### WHAT YOU WILL DO
In the entries that follow, repeat exactly the lines from the one that has "(387, 314) = (431, 150): none" through the one that has "(489, 427) = (414, 581): grey", but omit pictures.

### STORED DATA
------------------------------------------------------------

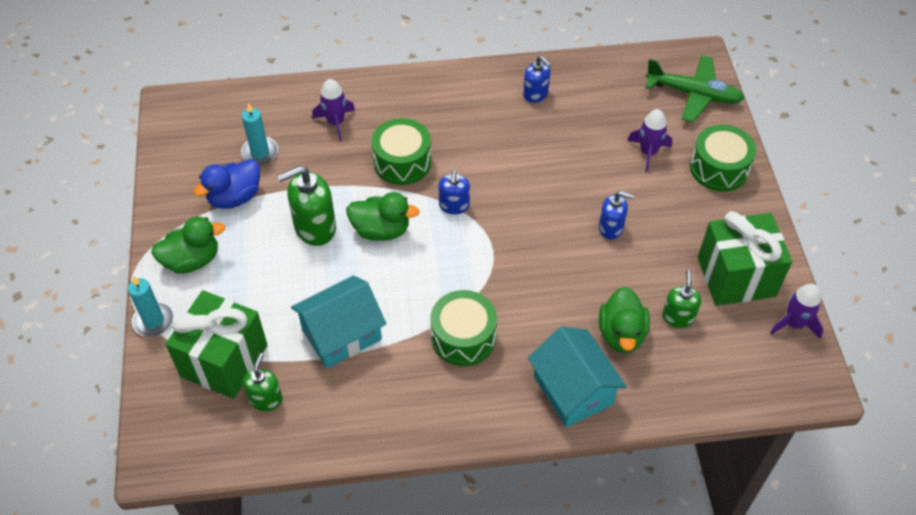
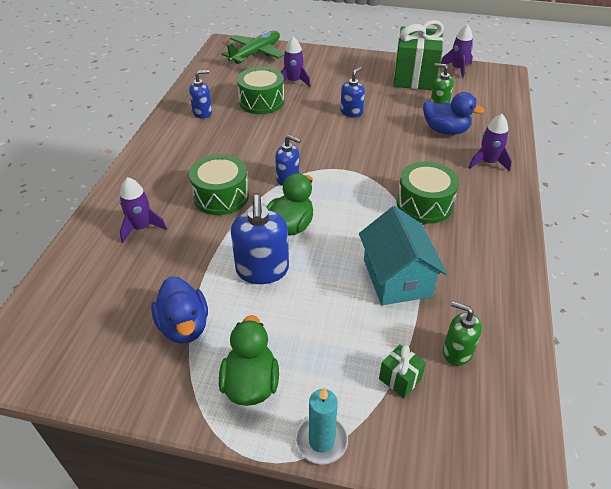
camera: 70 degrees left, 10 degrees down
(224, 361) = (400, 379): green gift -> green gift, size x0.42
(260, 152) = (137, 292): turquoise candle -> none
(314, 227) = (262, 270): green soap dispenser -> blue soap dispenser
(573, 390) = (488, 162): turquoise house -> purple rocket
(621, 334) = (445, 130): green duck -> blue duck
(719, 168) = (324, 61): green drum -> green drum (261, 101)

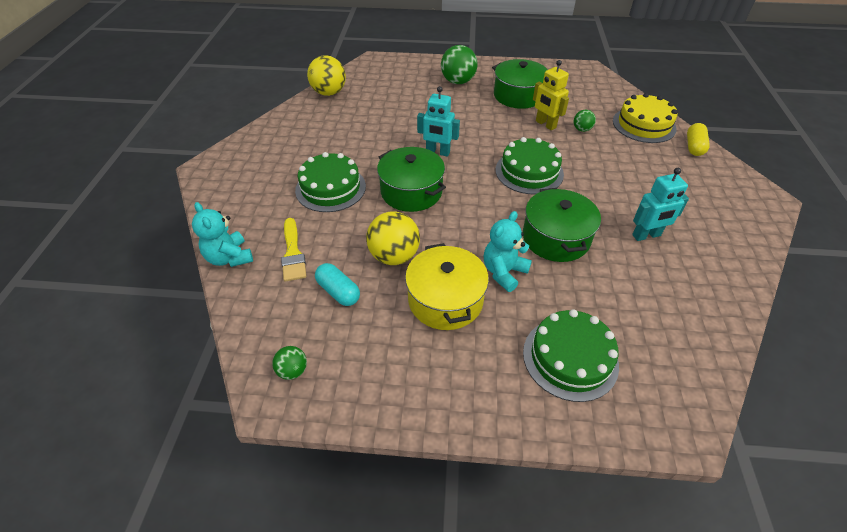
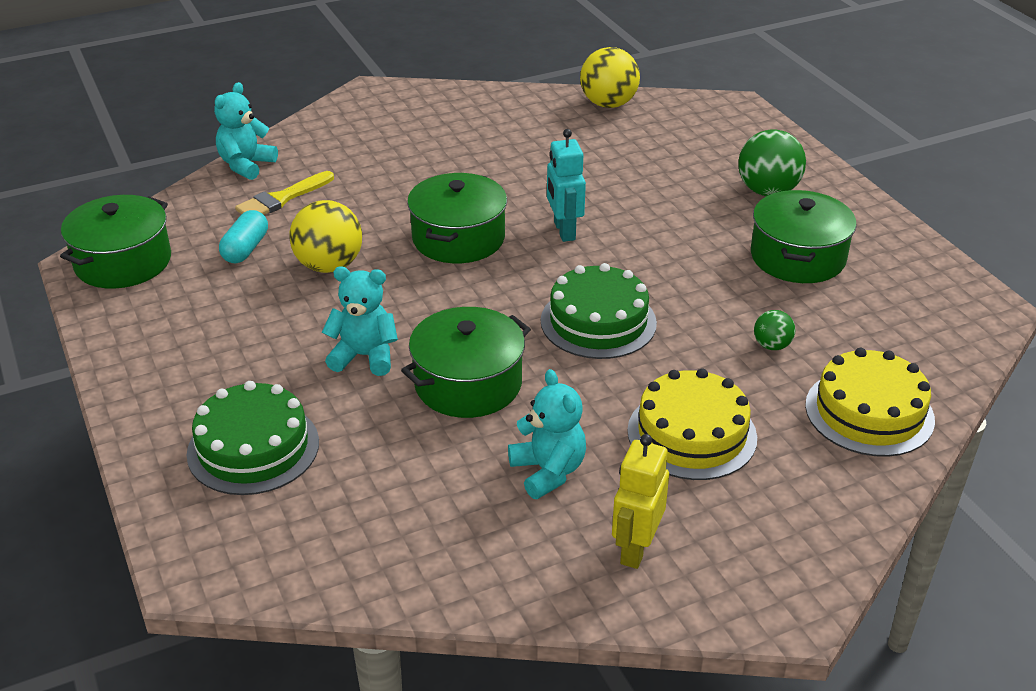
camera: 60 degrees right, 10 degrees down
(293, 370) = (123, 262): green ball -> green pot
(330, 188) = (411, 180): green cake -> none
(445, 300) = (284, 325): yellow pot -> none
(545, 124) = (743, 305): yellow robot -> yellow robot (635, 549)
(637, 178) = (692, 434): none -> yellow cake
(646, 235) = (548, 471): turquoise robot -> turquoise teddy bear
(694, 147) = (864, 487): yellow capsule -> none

------------------------------------------------------------

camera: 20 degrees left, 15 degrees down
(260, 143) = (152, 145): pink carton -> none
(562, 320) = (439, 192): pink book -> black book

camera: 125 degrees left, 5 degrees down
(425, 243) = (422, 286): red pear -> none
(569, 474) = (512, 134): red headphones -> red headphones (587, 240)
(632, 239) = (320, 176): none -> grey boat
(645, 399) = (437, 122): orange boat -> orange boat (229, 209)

------------------------------------------------------------

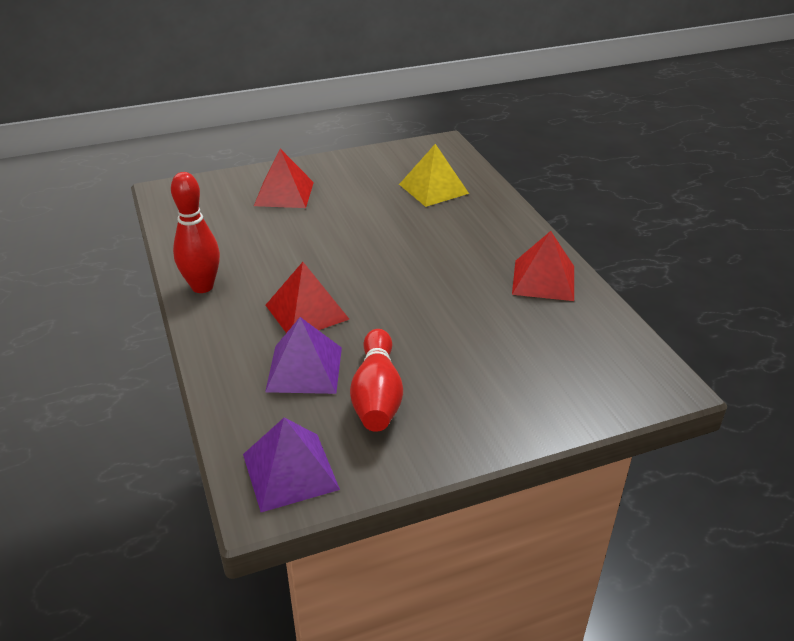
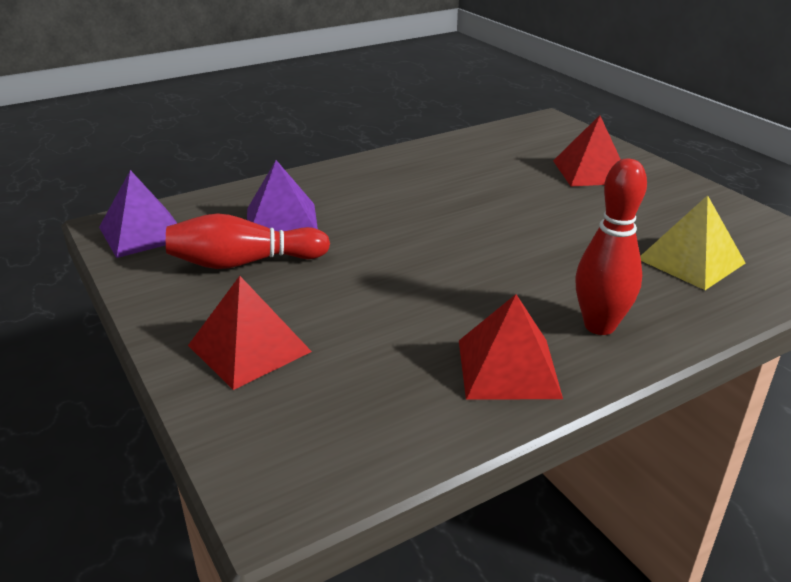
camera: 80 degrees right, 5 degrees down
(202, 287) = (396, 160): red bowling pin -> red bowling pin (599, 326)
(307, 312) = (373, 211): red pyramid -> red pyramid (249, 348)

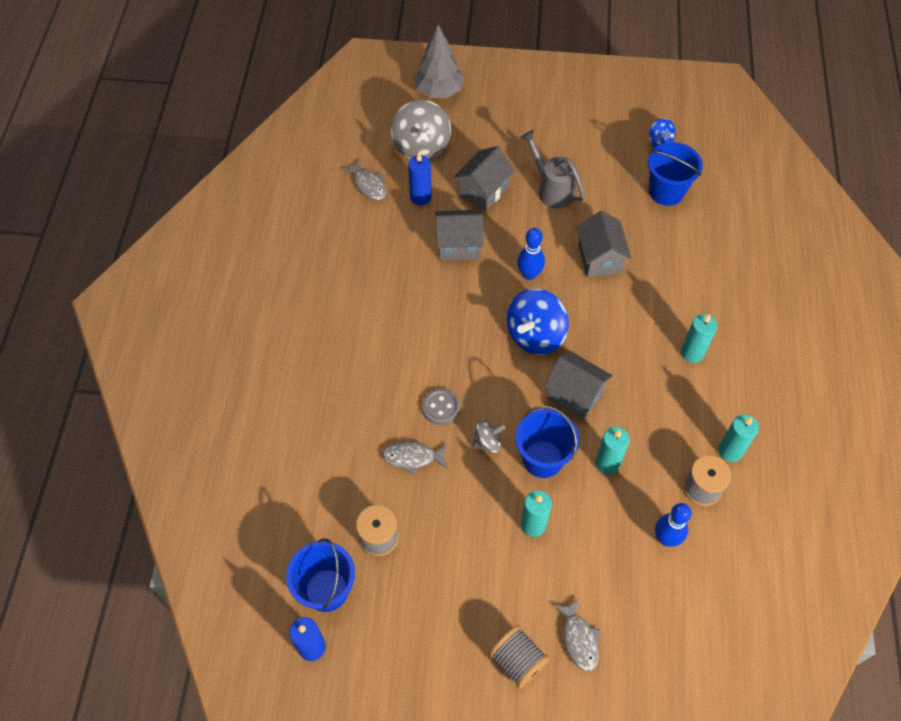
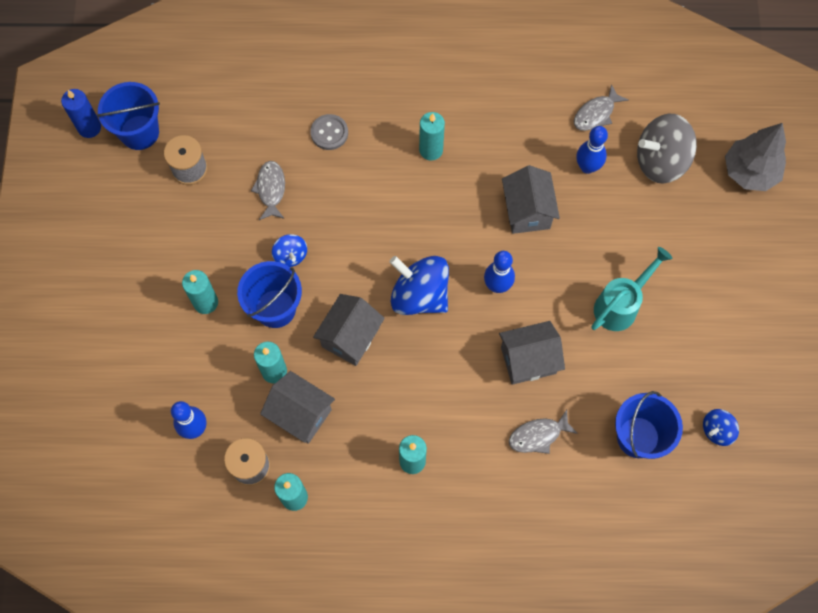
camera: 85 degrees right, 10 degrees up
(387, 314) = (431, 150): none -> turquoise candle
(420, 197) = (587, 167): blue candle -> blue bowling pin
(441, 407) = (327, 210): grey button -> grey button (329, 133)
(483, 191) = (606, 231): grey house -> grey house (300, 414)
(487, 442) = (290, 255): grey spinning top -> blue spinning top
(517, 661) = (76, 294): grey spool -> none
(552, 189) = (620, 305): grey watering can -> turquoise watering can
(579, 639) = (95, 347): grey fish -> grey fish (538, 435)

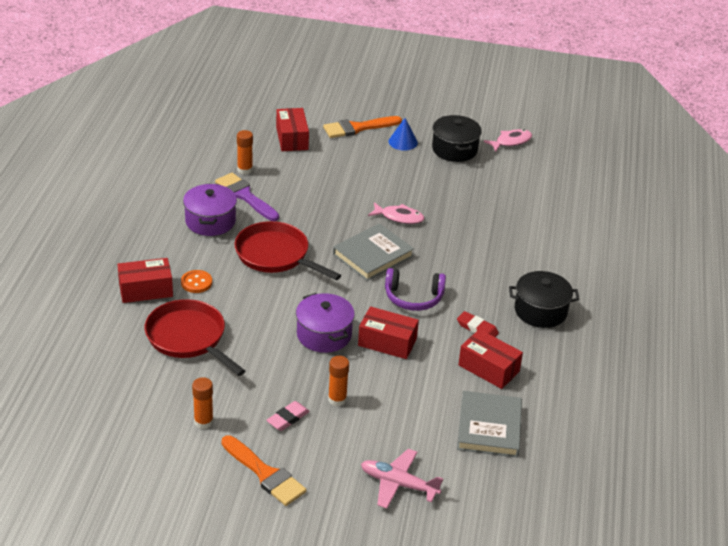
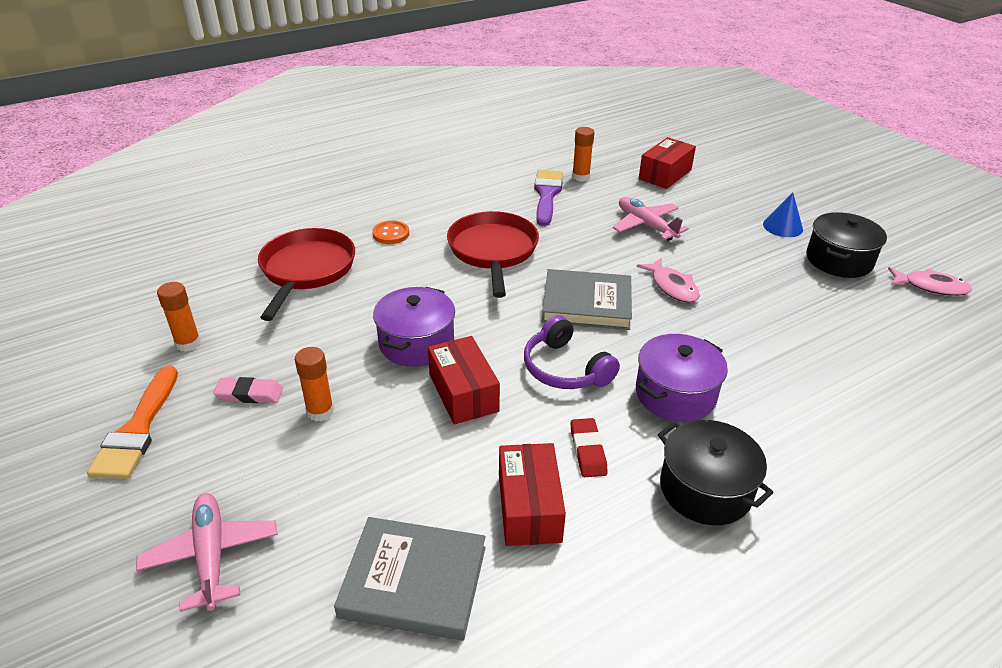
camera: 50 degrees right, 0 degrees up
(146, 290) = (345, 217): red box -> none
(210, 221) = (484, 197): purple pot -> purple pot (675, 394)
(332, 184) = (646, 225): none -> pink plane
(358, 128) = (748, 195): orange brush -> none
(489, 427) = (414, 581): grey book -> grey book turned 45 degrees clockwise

------------------------------------------------------------

### EXERCISE OUTPUT
(387, 314) = (431, 150): none -> turquoise candle
(420, 197) = (587, 167): blue candle -> blue bowling pin
(441, 407) = (327, 210): grey button -> grey button (329, 133)
(483, 191) = (606, 231): grey house -> grey house (300, 414)
(487, 442) = (290, 255): grey spinning top -> blue spinning top
(517, 661) = (76, 294): grey spool -> none
(552, 189) = (620, 305): grey watering can -> turquoise watering can
(579, 639) = (95, 347): grey fish -> grey fish (538, 435)

camera: 50 degrees right, 0 degrees up
(146, 290) = (345, 217): red box -> none
(210, 221) = (484, 197): purple pot -> purple pot (675, 394)
(332, 184) = (646, 225): none -> pink plane
(358, 128) = (748, 195): orange brush -> none
(489, 427) = (414, 581): grey book -> grey book turned 45 degrees clockwise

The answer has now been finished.